Leaving the pictures aside, repeat every line below exactly.

══════════════════════════════

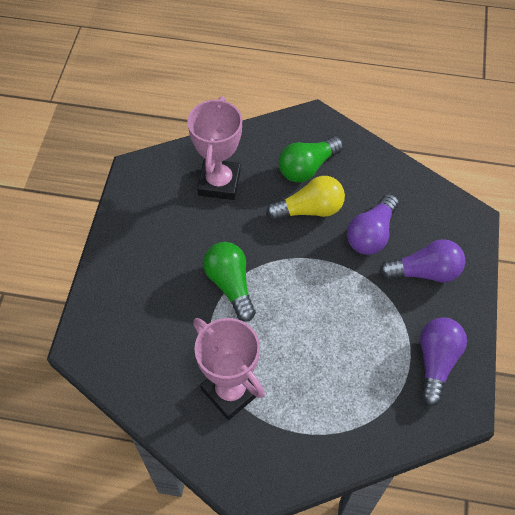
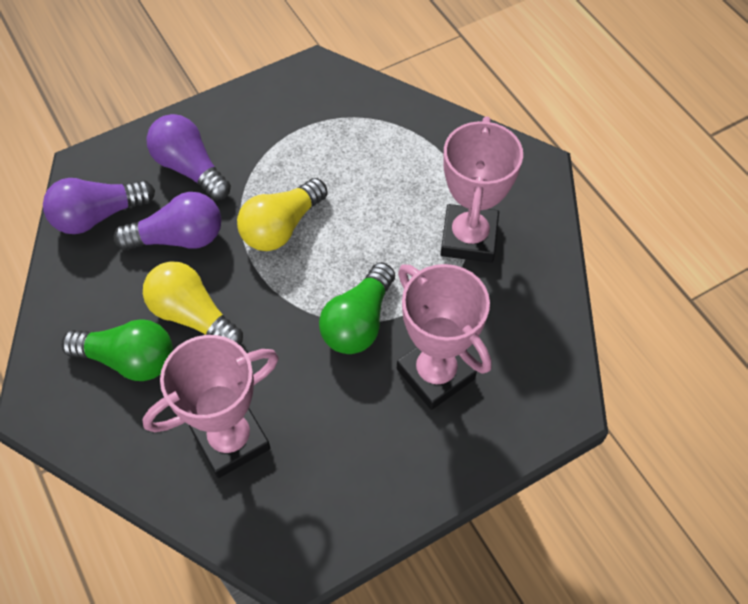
camera: 130 degrees left, 0 degrees up
(163, 298) = (435, 374): none -> pink trophy
(333, 291) = (281, 227): none -> yellow light bulb
(436, 362) = (286, 109): purple light bulb -> purple light bulb (98, 216)

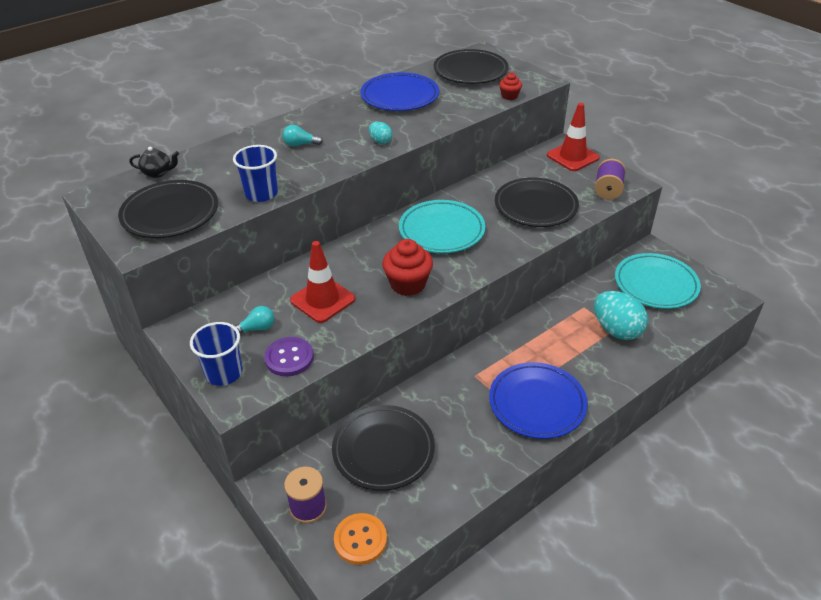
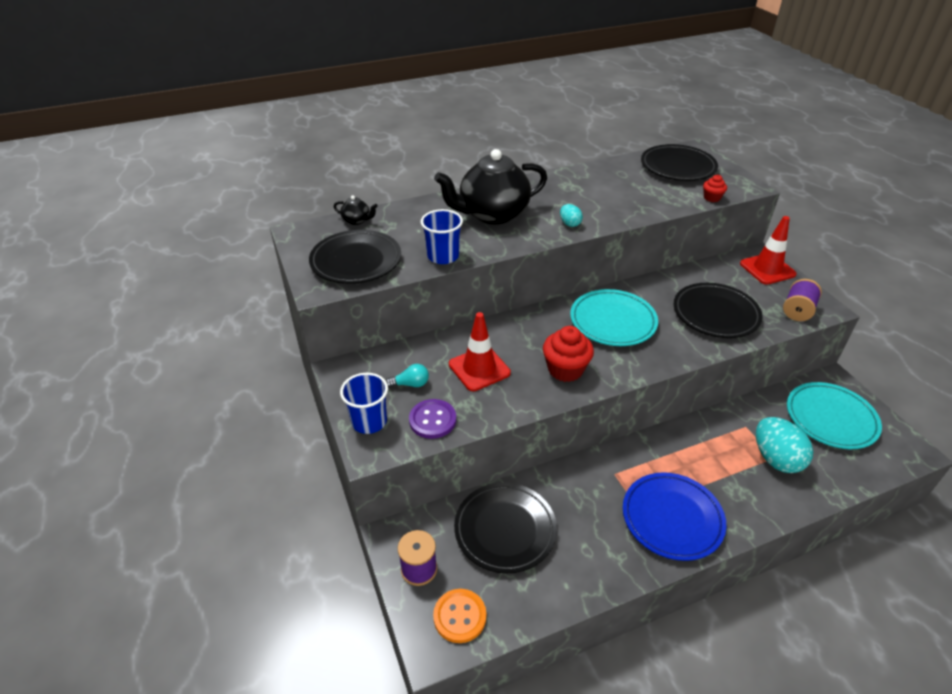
camera: 15 degrees right, 0 degrees up
(300, 144) = (492, 214): turquoise light bulb -> black teapot
(400, 96) = (600, 182): blue plate -> none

══════════════════════════════

## [YOUR SOLUTION]
camera: 130 degrees left, 0 degrees up
(163, 298) = (435, 374): none -> pink trophy
(333, 291) = (281, 227): none -> yellow light bulb
(436, 362) = (286, 109): purple light bulb -> purple light bulb (98, 216)

camera: 15 degrees right, 0 degrees up
(300, 144) = (492, 214): turquoise light bulb -> black teapot
(400, 96) = (600, 182): blue plate -> none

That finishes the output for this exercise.